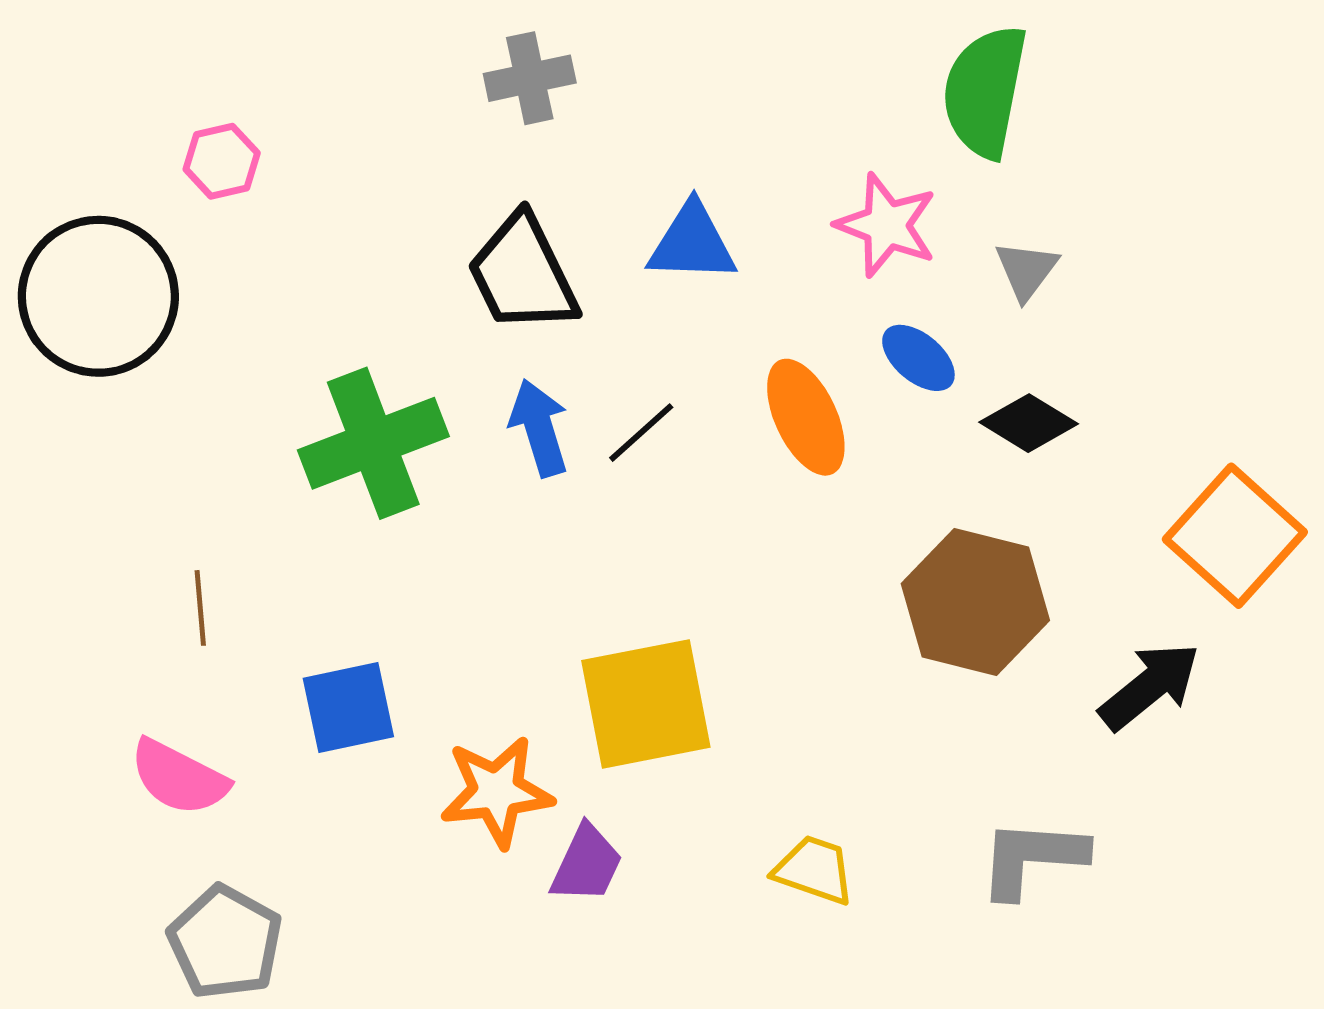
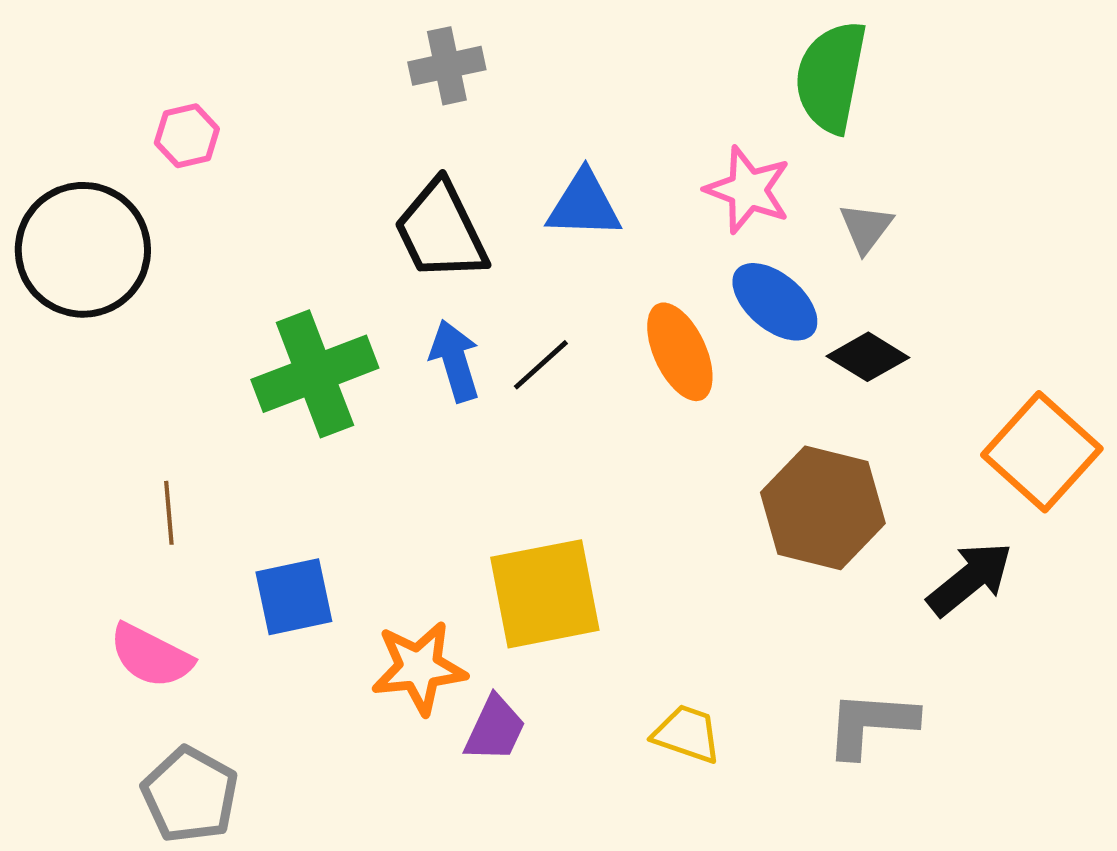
blue ellipse: (918, 358) -> (775, 302), size x1.4

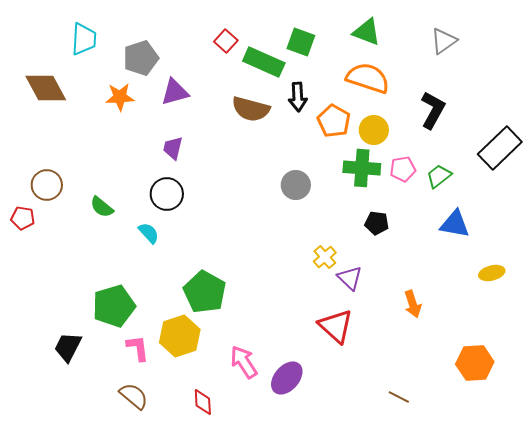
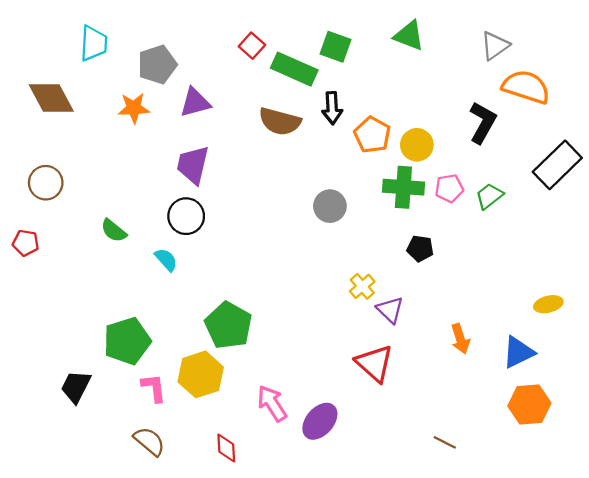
orange semicircle: (368, 78) -> (526, 87), moved
purple trapezoid: (173, 148) -> (193, 165), size x1.5
brown circle: (47, 185) -> (46, 183), moved
blue triangle: (455, 224) -> (518, 352), moved, turned -36

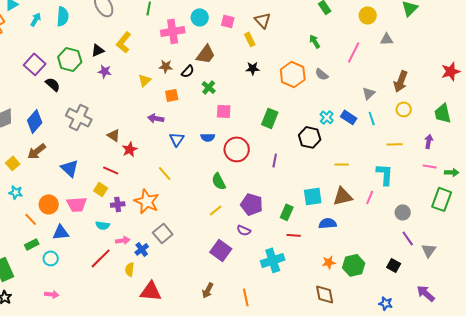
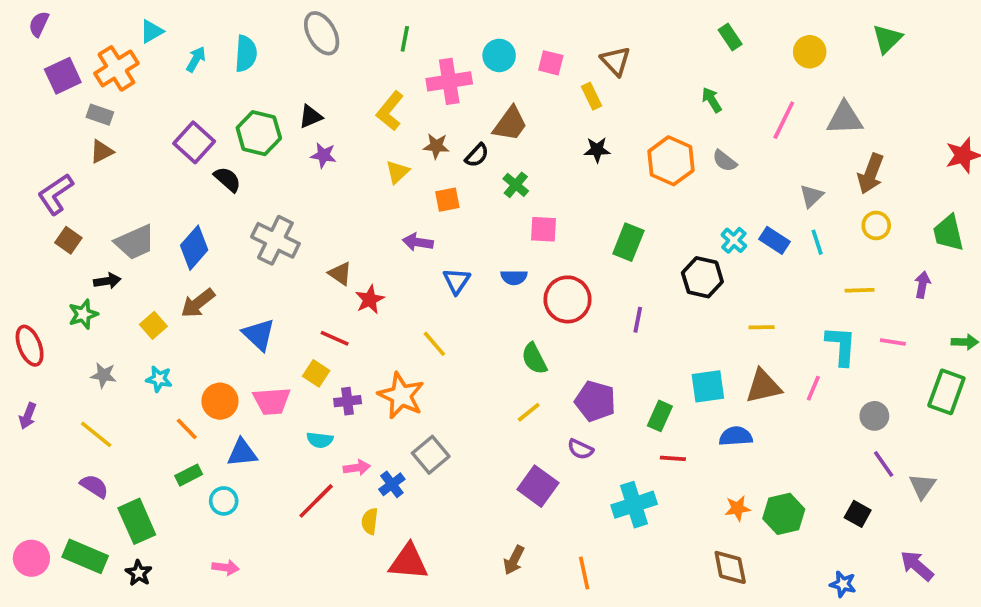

━━━━━━━━━━━━━━━━━━━━

Starting at the line that contains "orange semicircle: (368, 78)", please write out every line to the end of the entries, inclusive, copied exactly and with pictures omitted.

◆ SOLUTION TO THIS PROBLEM
orange semicircle: (368, 78) -> (526, 87), moved
purple trapezoid: (173, 148) -> (193, 165), size x1.5
brown circle: (47, 185) -> (46, 183), moved
blue triangle: (455, 224) -> (518, 352), moved, turned -36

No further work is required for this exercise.